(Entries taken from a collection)
++++++++

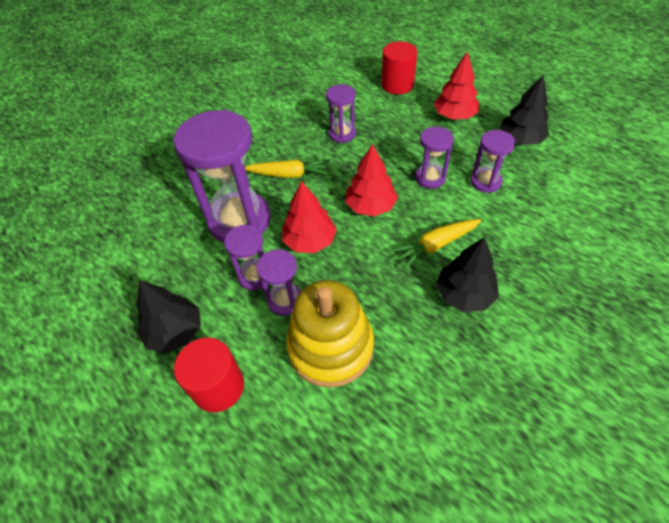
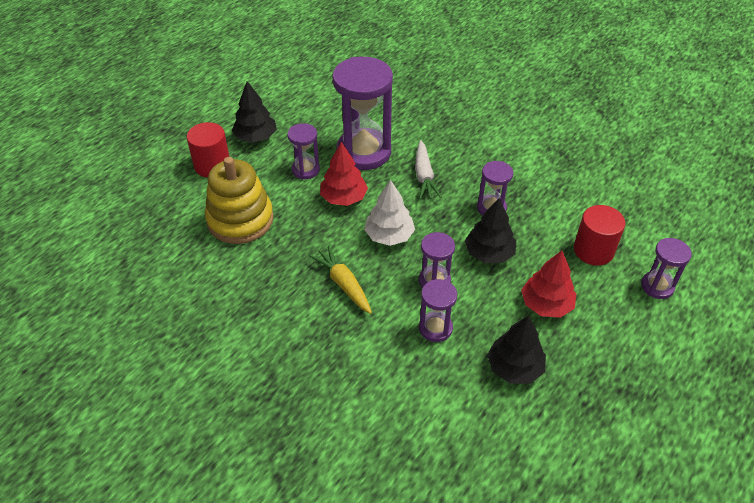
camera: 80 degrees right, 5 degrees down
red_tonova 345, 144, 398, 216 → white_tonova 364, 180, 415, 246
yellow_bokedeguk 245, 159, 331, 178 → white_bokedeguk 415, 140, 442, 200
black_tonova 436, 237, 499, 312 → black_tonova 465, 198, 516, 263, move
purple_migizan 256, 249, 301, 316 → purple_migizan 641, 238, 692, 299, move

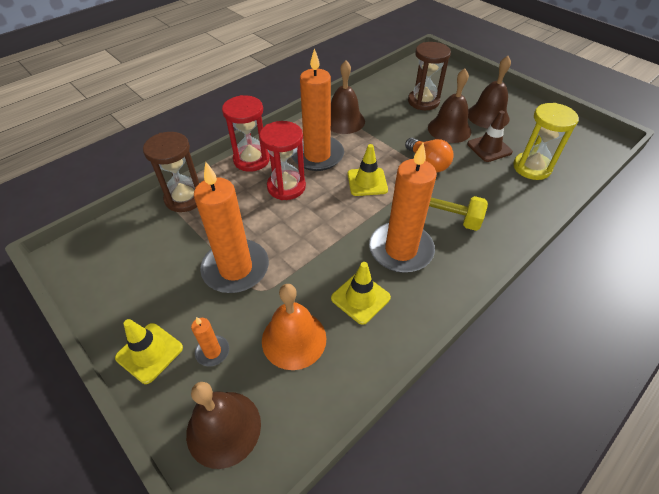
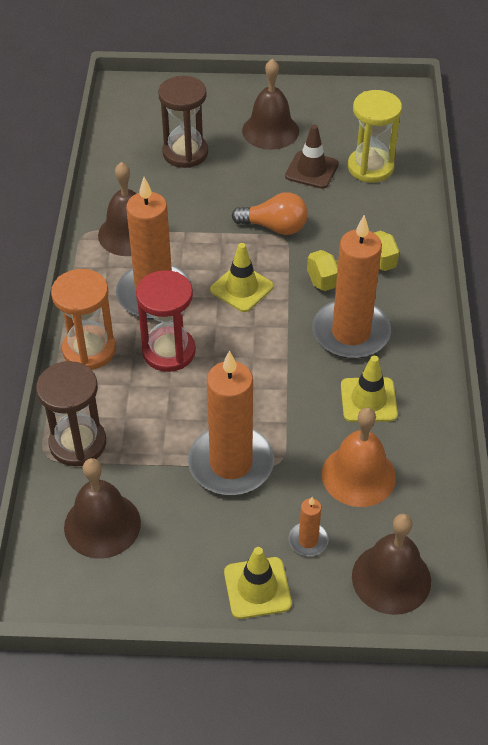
camera: 45 degrees left, 0 degrees up
red_migizan 222, 95, 270, 172 → orange_migizan 51, 269, 116, 370
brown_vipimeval 428, 69, 471, 143 → brown_vipimeval 64, 458, 141, 558, move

++++++++

A verbatim copy of the entries, stripped of pictures, should be produced.

camera: 80 degrees right, 5 degrees down
red_tonova 345, 144, 398, 216 → white_tonova 364, 180, 415, 246
yellow_bokedeguk 245, 159, 331, 178 → white_bokedeguk 415, 140, 442, 200
black_tonova 436, 237, 499, 312 → black_tonova 465, 198, 516, 263, move
purple_migizan 256, 249, 301, 316 → purple_migizan 641, 238, 692, 299, move

camera: 45 degrees left, 0 degrees up
red_migizan 222, 95, 270, 172 → orange_migizan 51, 269, 116, 370
brown_vipimeval 428, 69, 471, 143 → brown_vipimeval 64, 458, 141, 558, move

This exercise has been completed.